§ TASK ITEM
The answer must reproduce every record exactly, with all pictures omitted.

── DATA ──

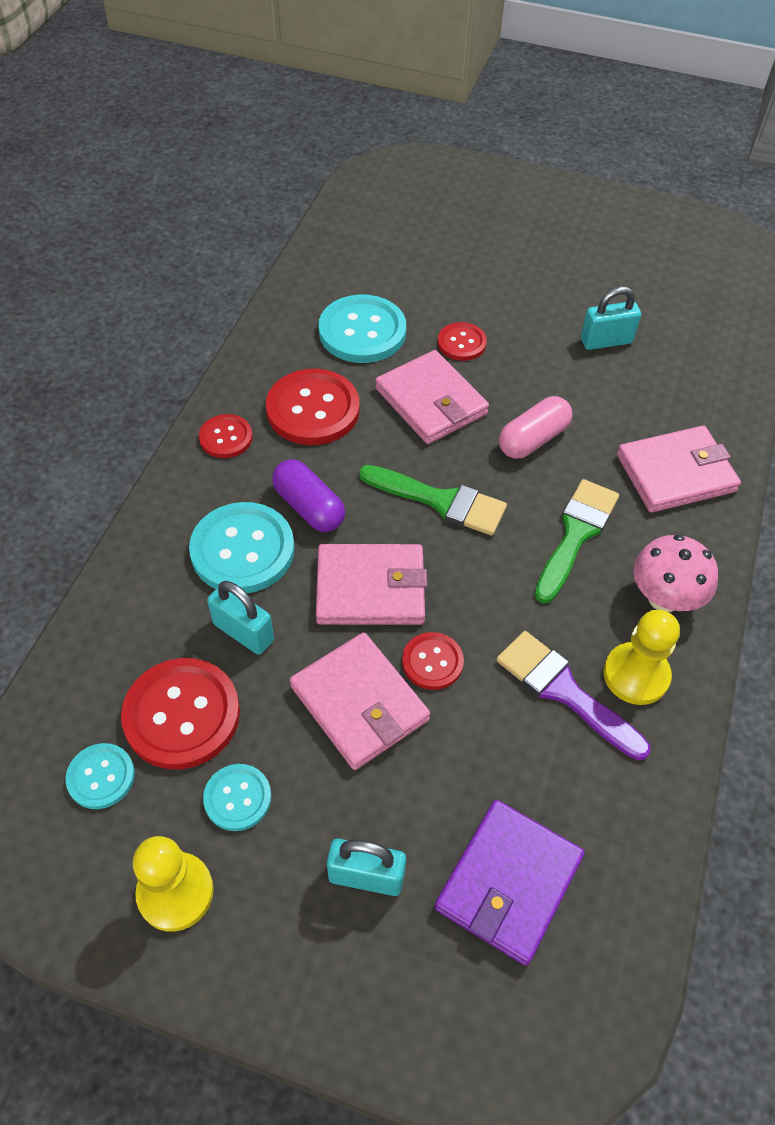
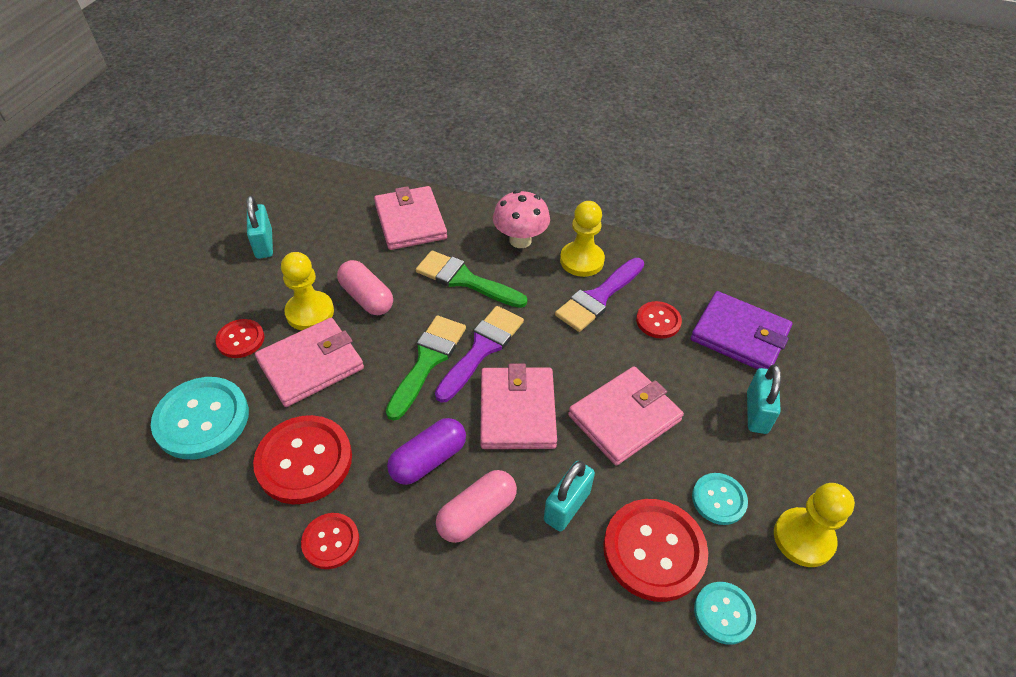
camera: 90 degrees left, 5 degrees down
(242, 550) = (477, 514): turquoise button -> pink capsule
(432, 662) = (583, 370): red button -> red button (658, 321)
(461, 553) = (482, 349): none -> purple brush
(505, 392) = (310, 312): none -> yellow pawn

───

§ RESPONSE TO THE EXERCISE
camera: 90 degrees left, 5 degrees down
(242, 550) = (477, 514): turquoise button -> pink capsule
(432, 662) = (583, 370): red button -> red button (658, 321)
(461, 553) = (482, 349): none -> purple brush
(505, 392) = (310, 312): none -> yellow pawn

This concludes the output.